__WORK TO BE COMPLETED__
Output, exactly and with no pictures, the line that contains "orange padlock: 4 -> 6" and every line that comes after it in the data below, the last one included.

__DATA FOR THIS TASK__
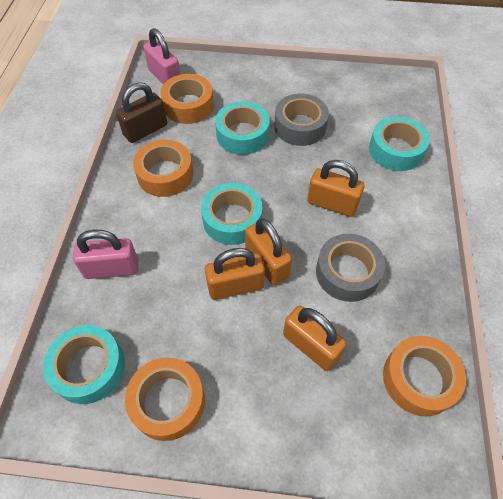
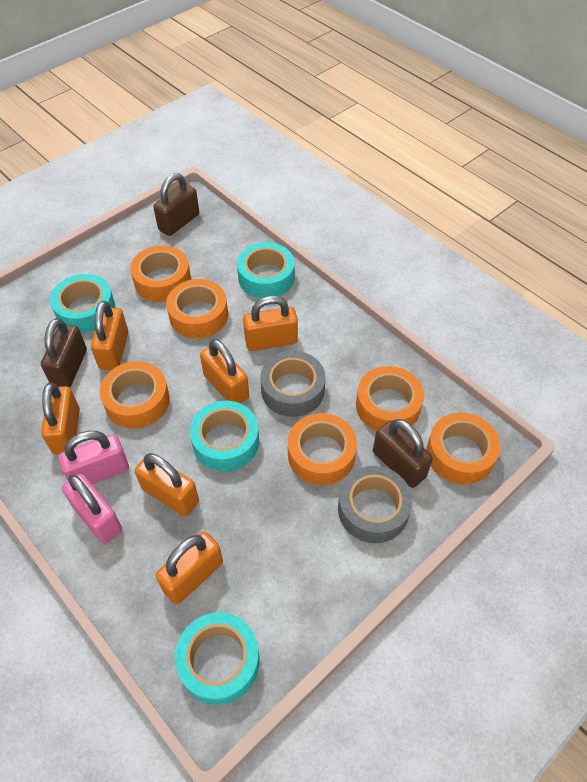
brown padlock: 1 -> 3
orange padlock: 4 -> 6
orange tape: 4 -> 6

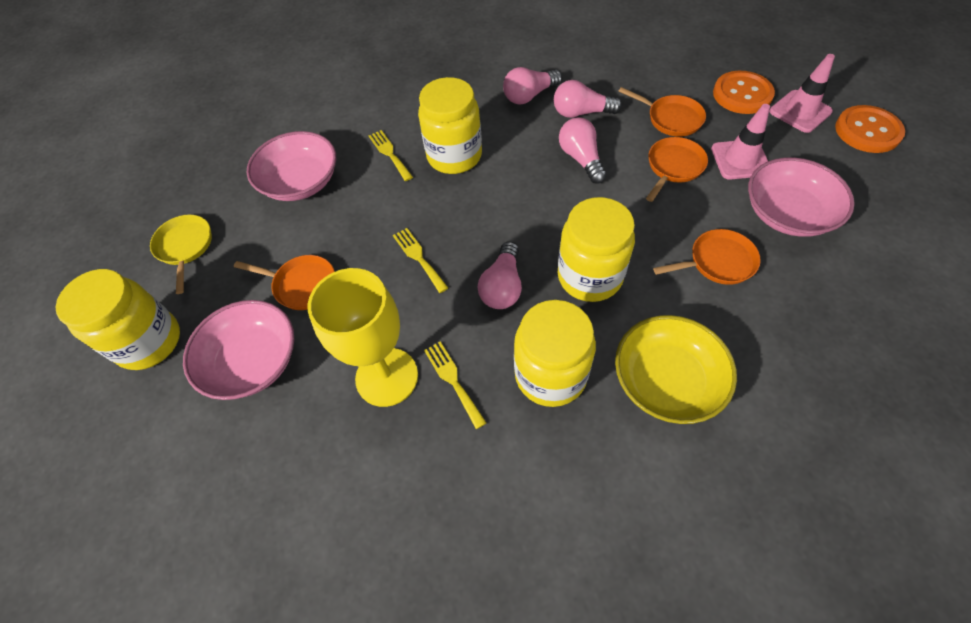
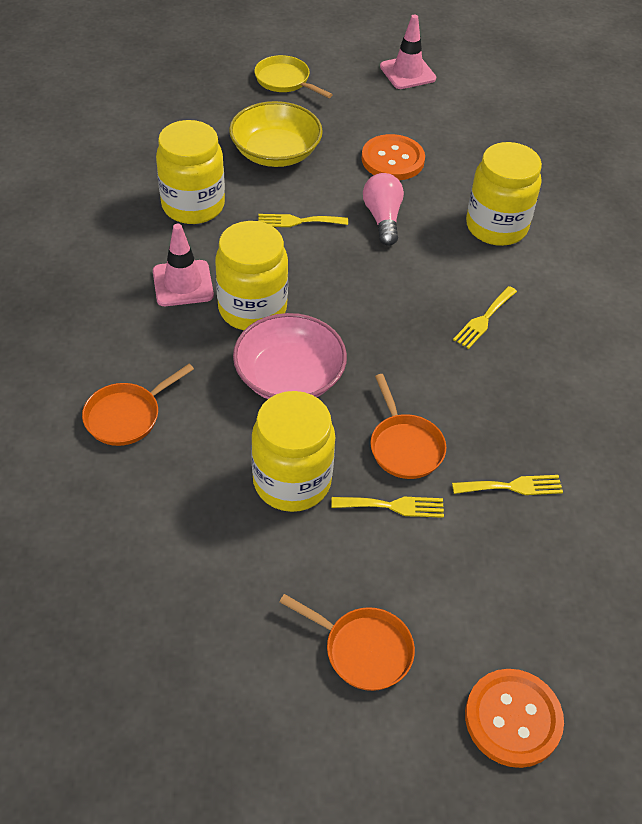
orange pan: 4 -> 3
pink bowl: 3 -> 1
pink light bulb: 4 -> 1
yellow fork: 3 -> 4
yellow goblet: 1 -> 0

__TASK OUTPUT__
orange padlock: 4 -> 6
orange tape: 4 -> 6

orange pan: 4 -> 3
pink bowl: 3 -> 1
pink light bulb: 4 -> 1
yellow fork: 3 -> 4
yellow goblet: 1 -> 0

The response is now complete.